## Task instructions
So long as no pictures are carried over, output the records below exactly.
=== Begin Enclosure ===
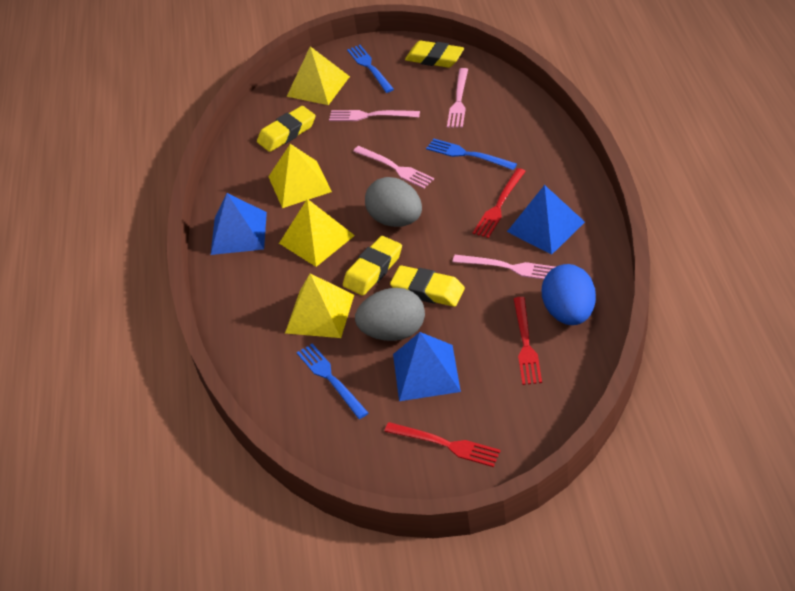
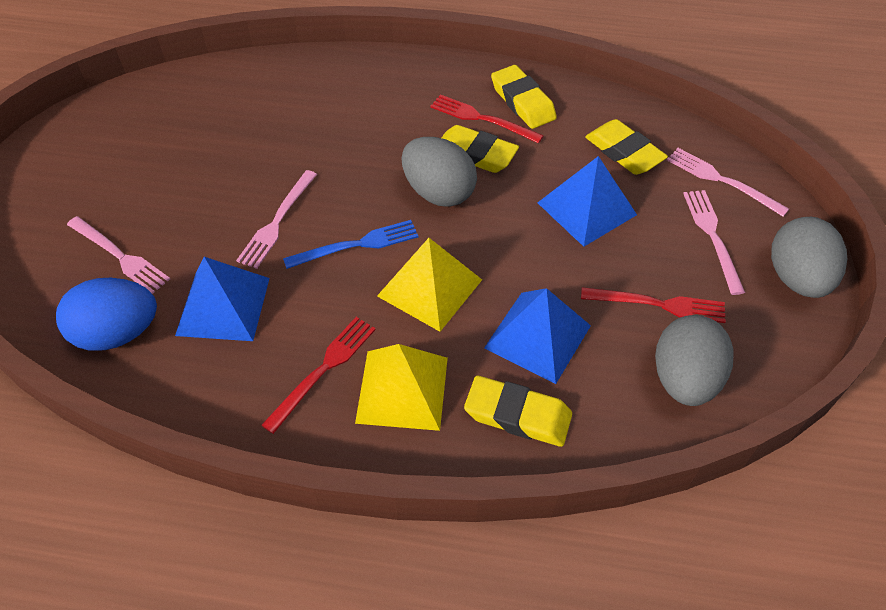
blue fork: 3 -> 1
grey egg: 2 -> 3
yellow pyramid: 4 -> 2

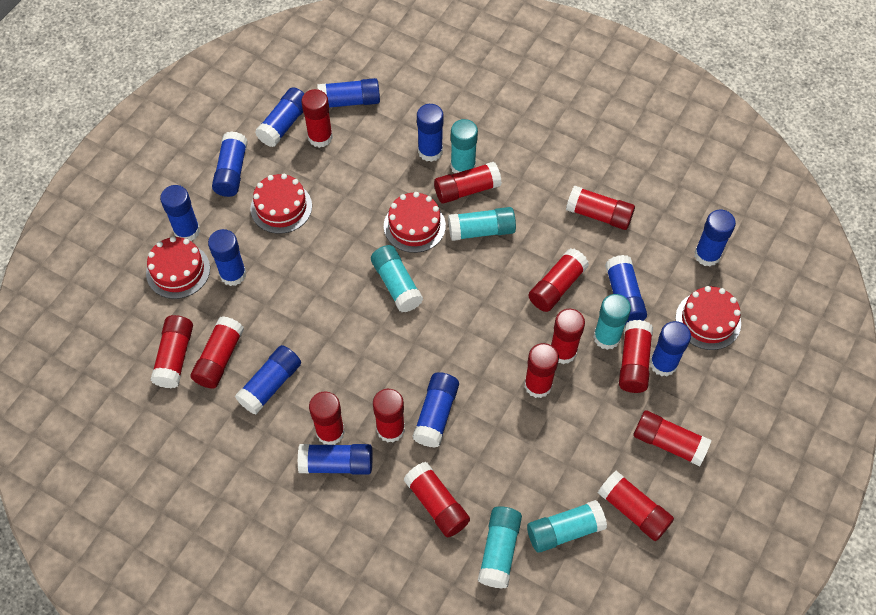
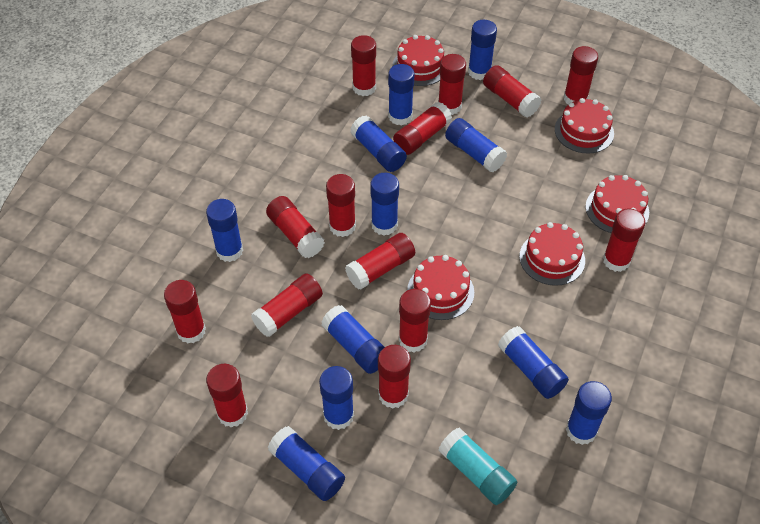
blue glue stick: 12 -> 11
red cake: 4 -> 5
turquoise glue stick: 6 -> 1

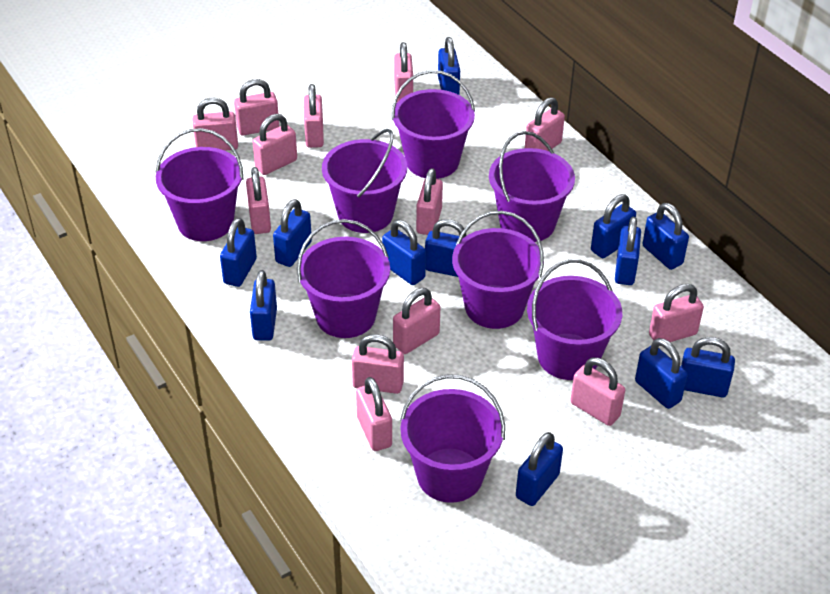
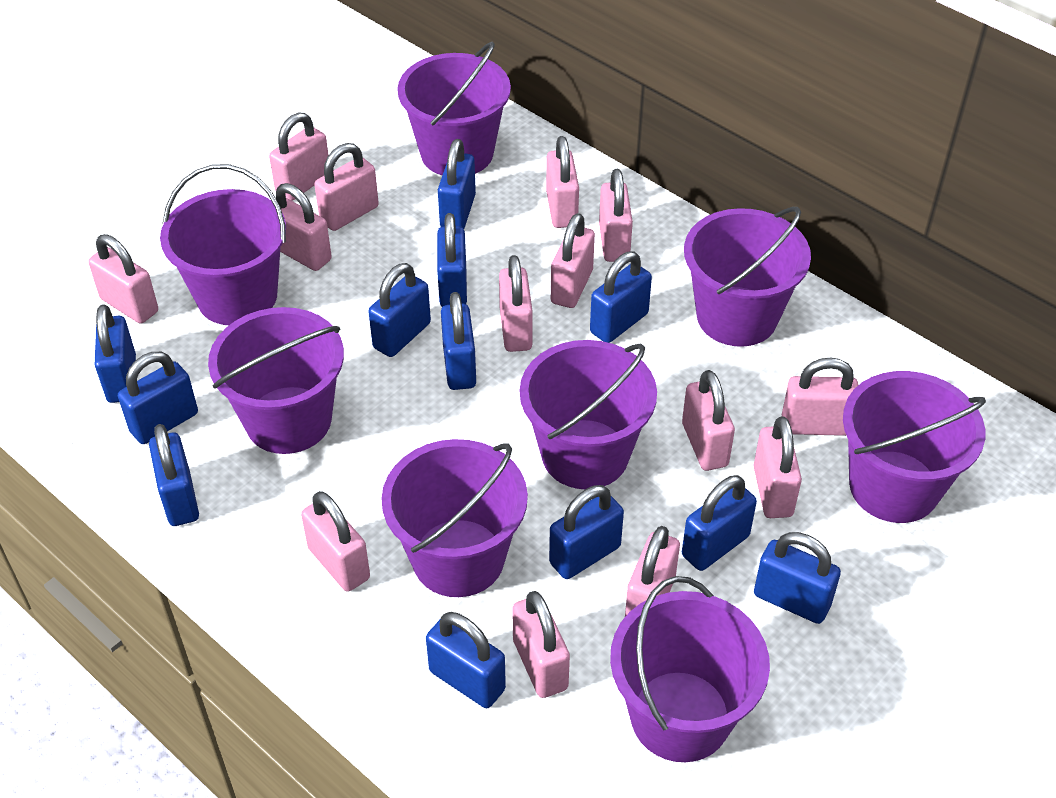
pink padlock: 13 -> 14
=== End Enclosure ===
## Output of the exercise
blue fork: 3 -> 1
grey egg: 2 -> 3
yellow pyramid: 4 -> 2

blue glue stick: 12 -> 11
red cake: 4 -> 5
turquoise glue stick: 6 -> 1

pink padlock: 13 -> 14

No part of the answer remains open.